[TASK TO COMPLETE]
Whenever the word "VBUS" shows up in a line of the data, copy that line.

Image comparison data
:::::

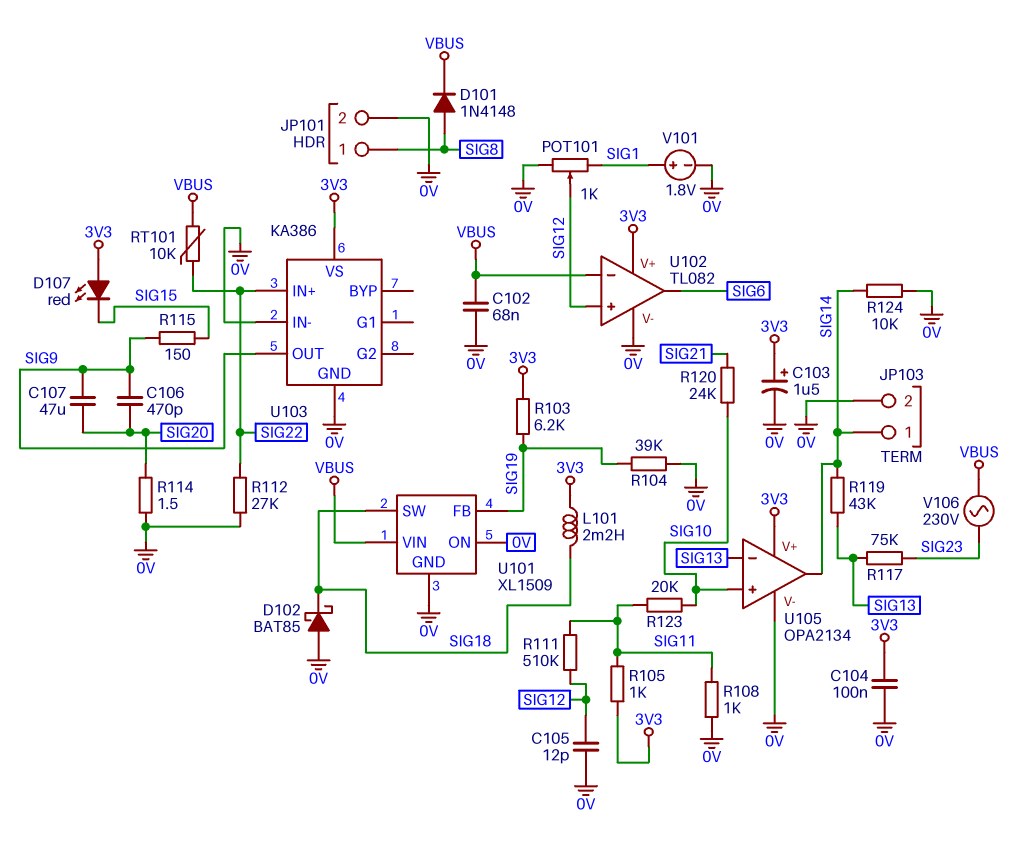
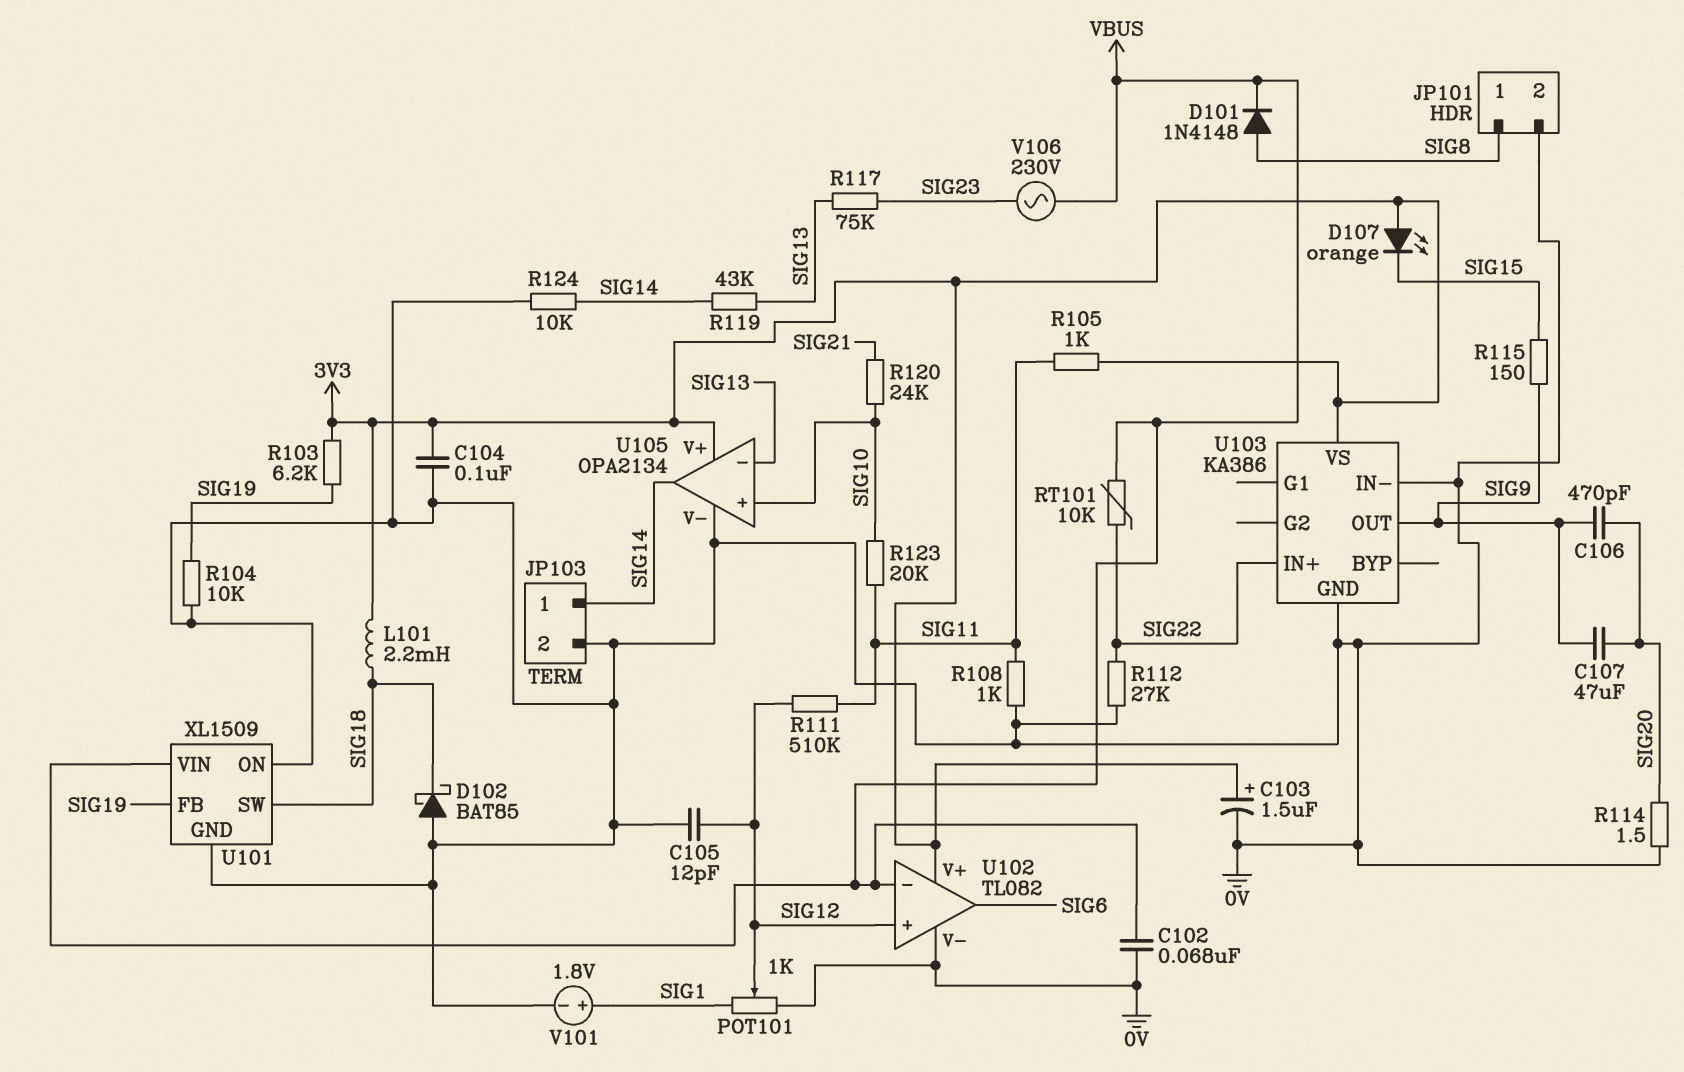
D107: LED red (A 3V3, K SIG15) -> LED orange (A 3V3, K SIG15)
R104: 39k (0V, SIG19) -> 10k (0V, SIG19)

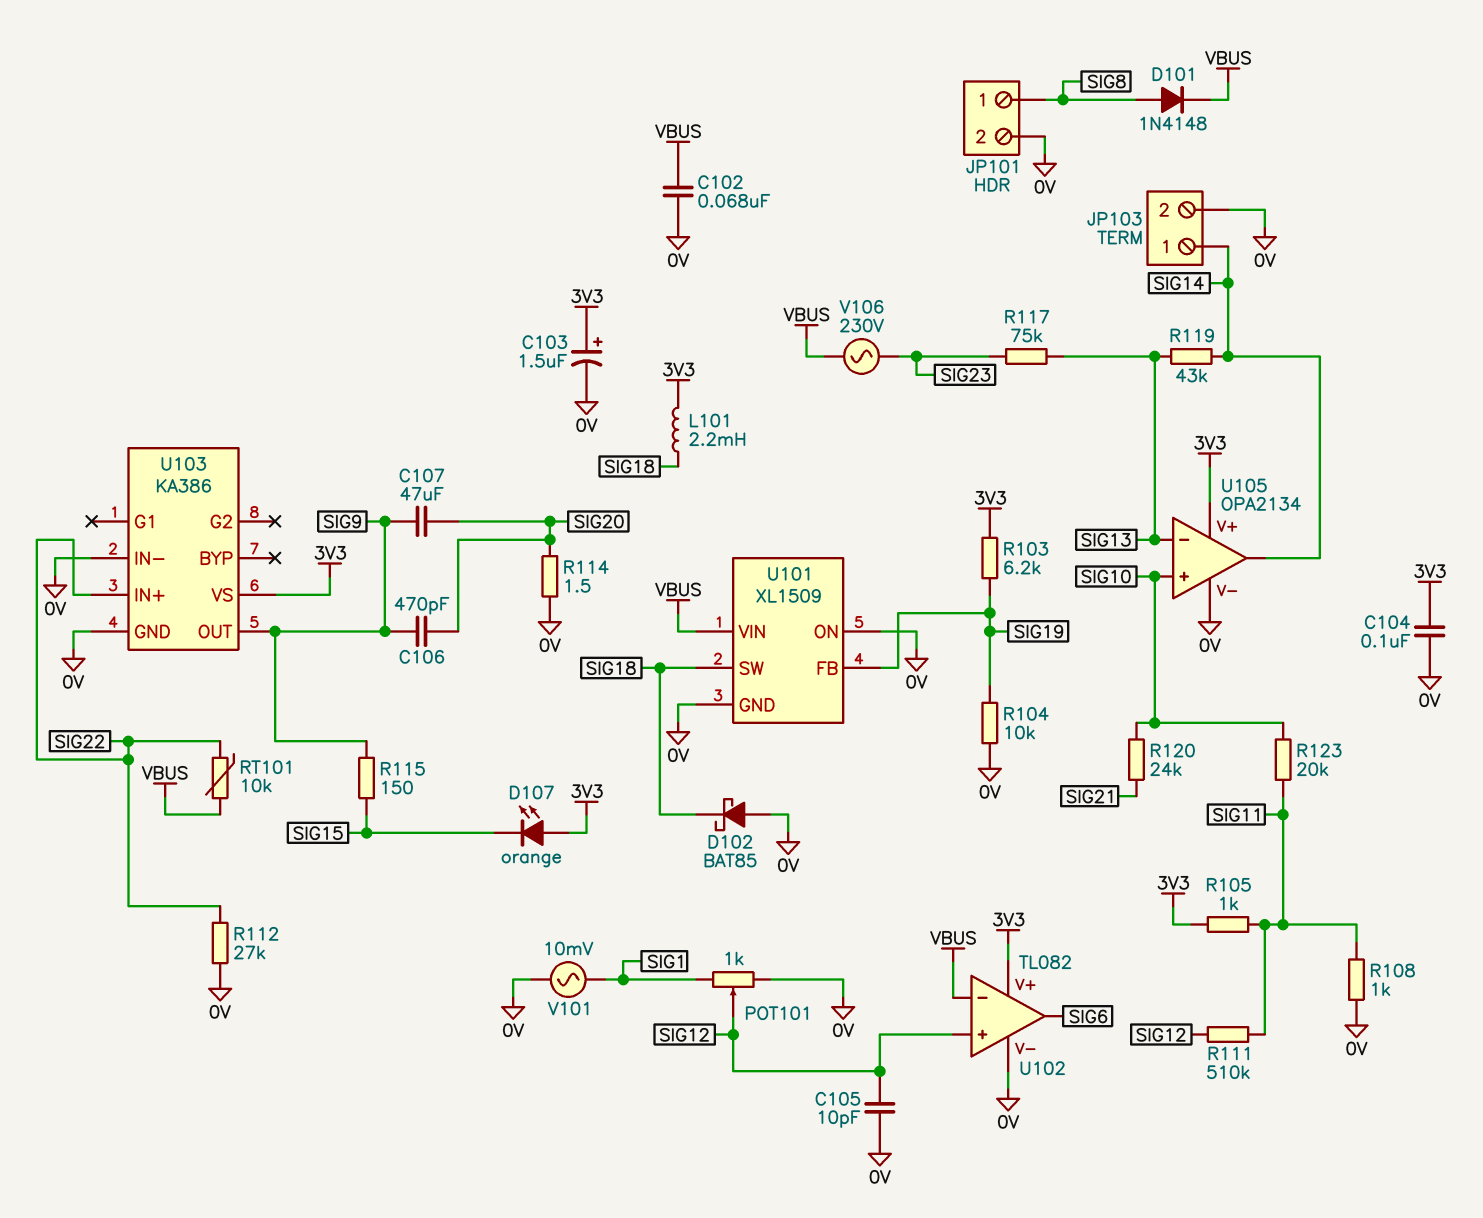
C105: 12pF (0V, SIG12) -> 10pF (0V, SIG12)
R124: 10k (0V, SIG14) -> none
V101: 1.8V (plus SIG1, minus 0V) -> AC 10mV (0V, SIG1)

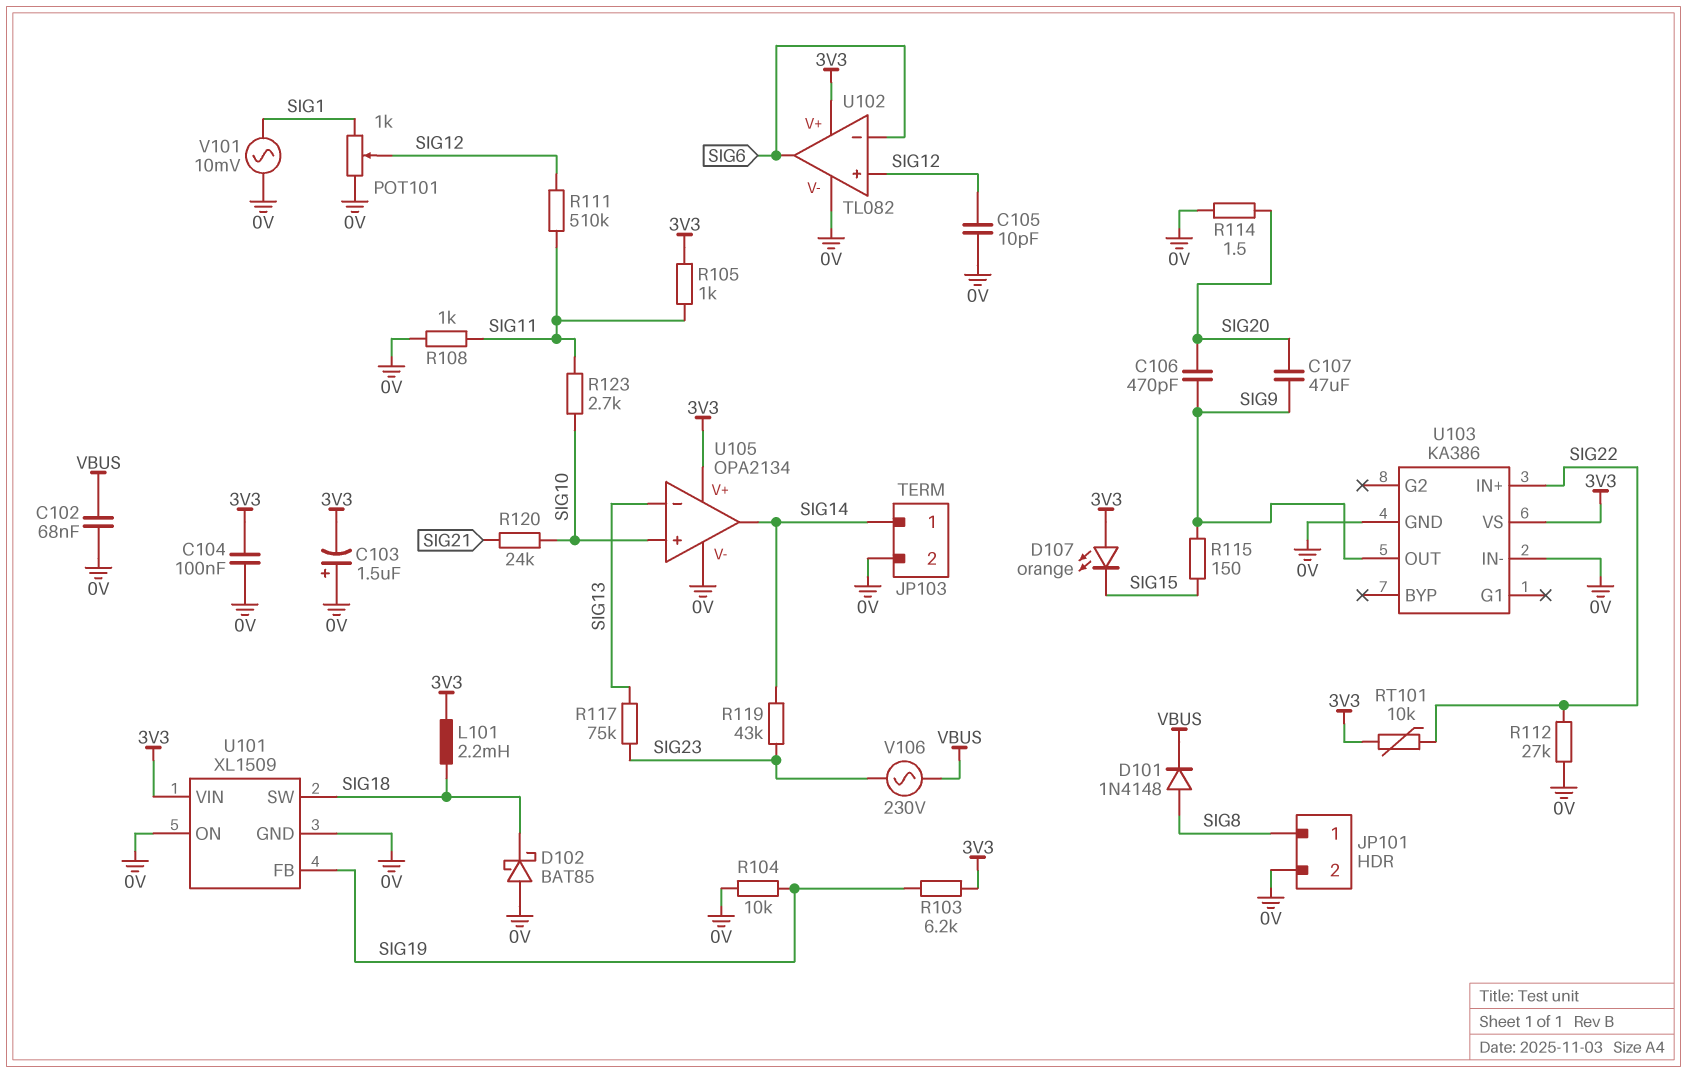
C103: 1.5uF (plus 3V3, minus 0V) -> 1.5uF (plus 0V, minus 3V3)
R119: 43k (SIG13, SIG14) -> 43k (SIG14, SIG23)
R123: 20k (SIG10, SIG11) -> 2.7k (SIG10, SIG11)
RT101: 10k (SIG22, VBUS) -> 10k (3V3, SIG22)
U101 pin VIN: VBUS -> 3V3
U102 pin in-: VBUS -> SIG6

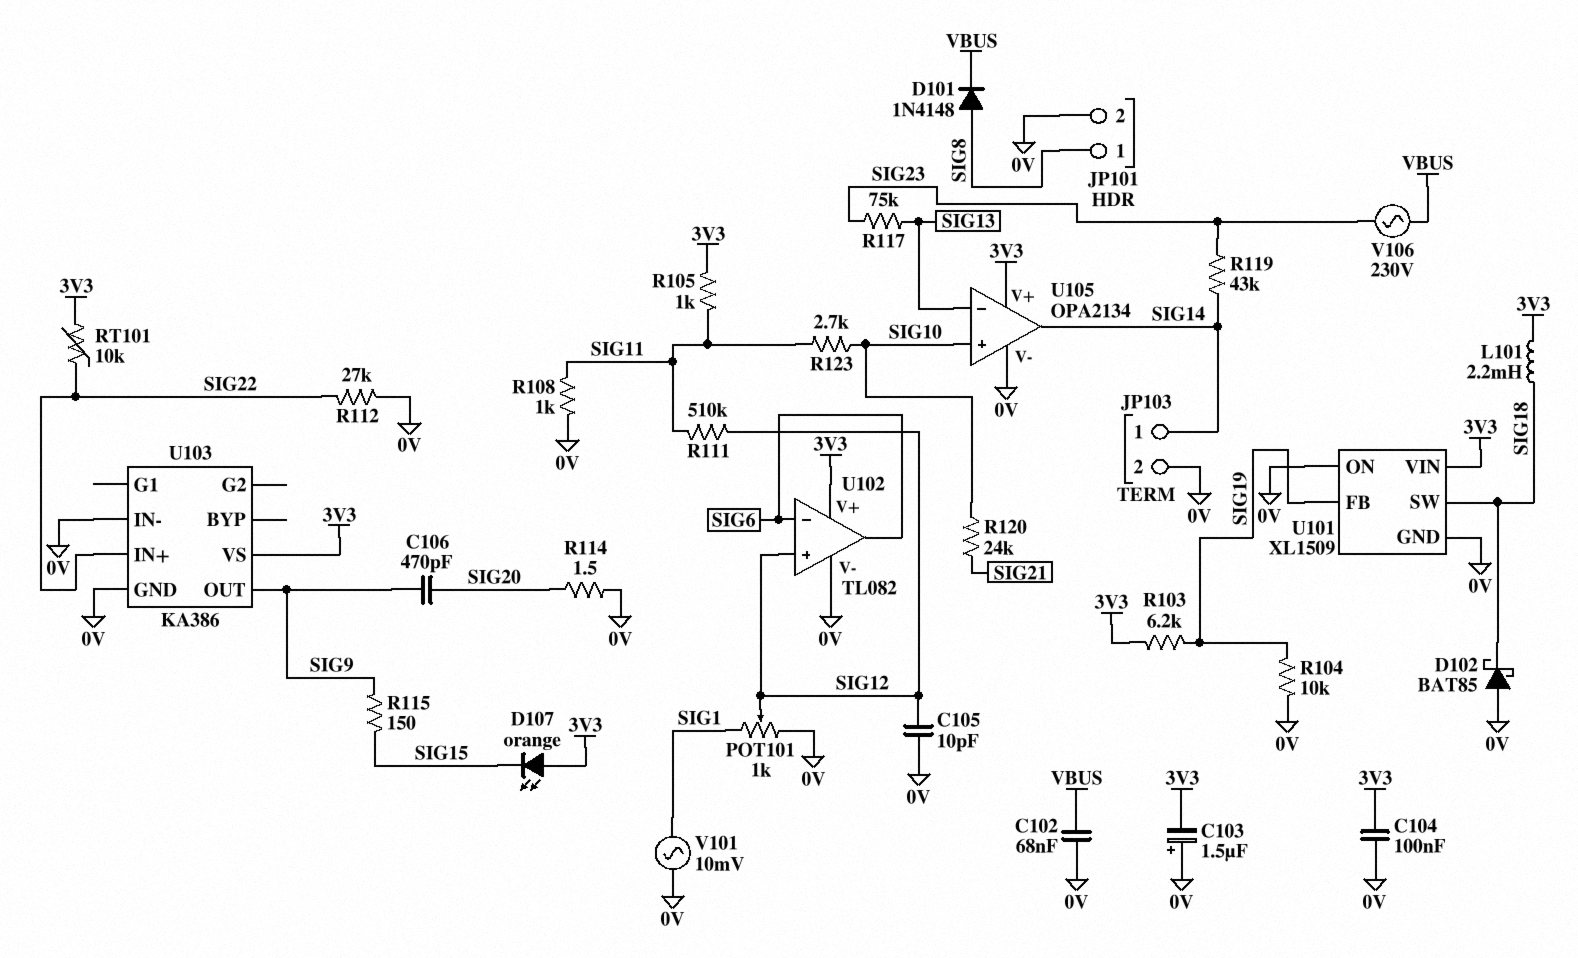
C107: 47uF (SIG9, SIG20) -> none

:::::

[ANSWER FOR THIS EXERCISE]
RT101: 10k (SIG22, VBUS) -> 10k (3V3, SIG22)
U101 pin VIN: VBUS -> 3V3
U102 pin in-: VBUS -> SIG6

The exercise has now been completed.